Material supplied:
------

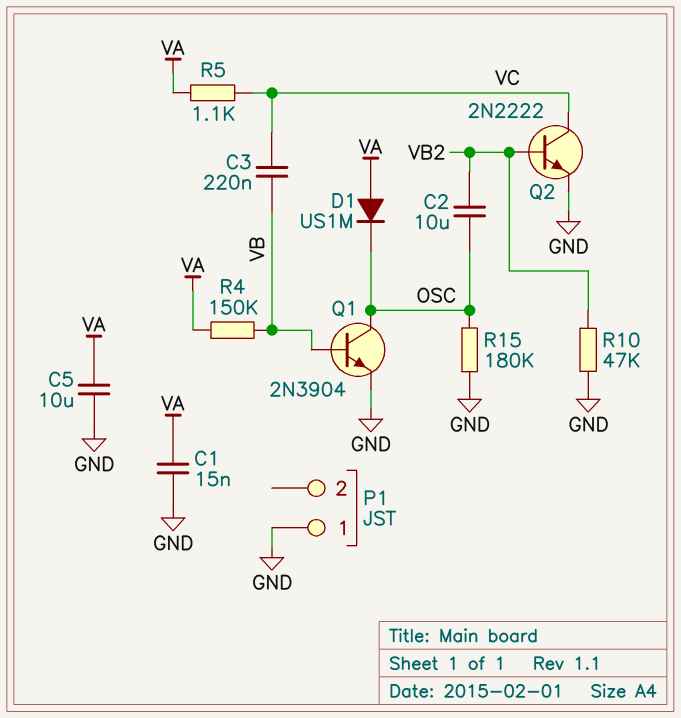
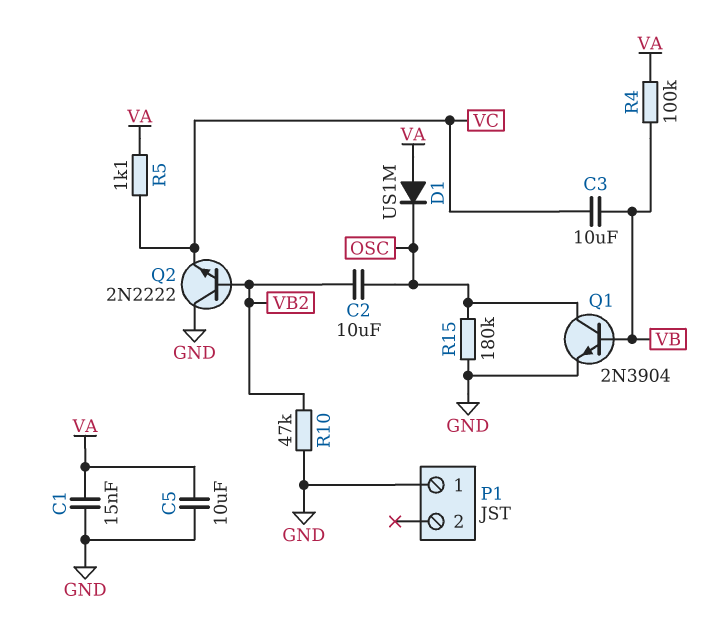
C3: 220nF (VB, VC) -> 10uF (VB, VC)
Q2: NPN 2N2222 (B VB2, C VC, E GND) -> NPN 2N2222 (B VB2, C GND, E VC)
R4: 150k (VA, VB) -> 100k (VA, VB)

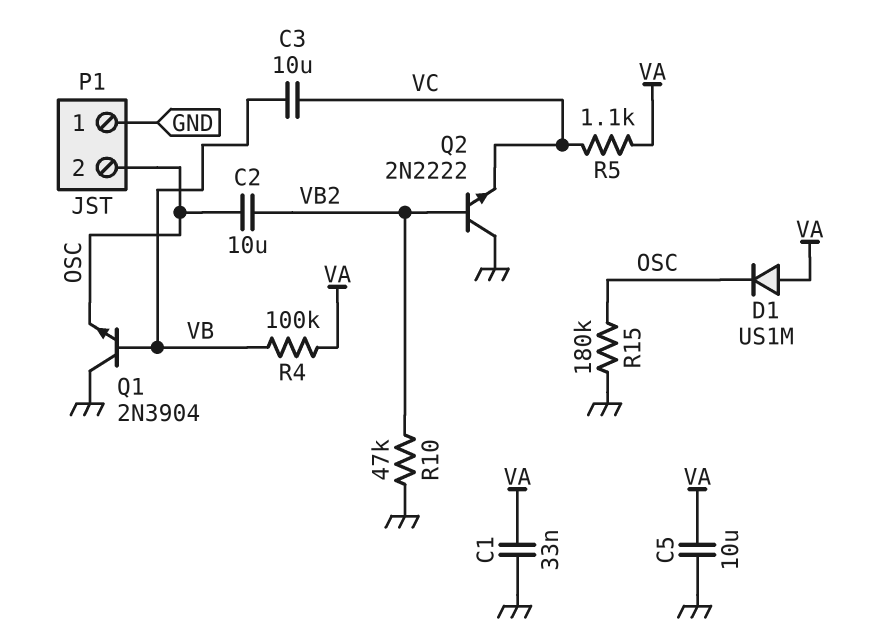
C1: 15nF (GND, VA) -> 33nF (GND, VA)
P1 pin 2: none -> OSC
Q1: NPN 2N3904 (B VB, C OSC, E GND) -> NPN 2N3904 (B VB, C GND, E OSC)

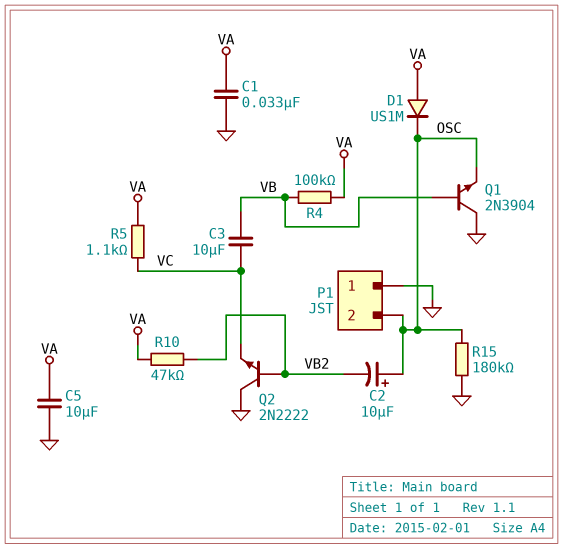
C2: 10uF (OSC, VB2) -> 10uF (plus OSC, minus VB2)
R10: 47k (GND, VB2) -> 47k (VA, VB2)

------

Give again the lines from the line that contains "C1: 15nF (GND, VA) -> 33nF (GND, VA)" through the last line of the material above, exactly and with both ends included. Omit the pictures.

Response area:
C1: 15nF (GND, VA) -> 33nF (GND, VA)
P1 pin 2: none -> OSC
Q1: NPN 2N3904 (B VB, C OSC, E GND) -> NPN 2N3904 (B VB, C GND, E OSC)

C2: 10uF (OSC, VB2) -> 10uF (plus OSC, minus VB2)
R10: 47k (GND, VB2) -> 47k (VA, VB2)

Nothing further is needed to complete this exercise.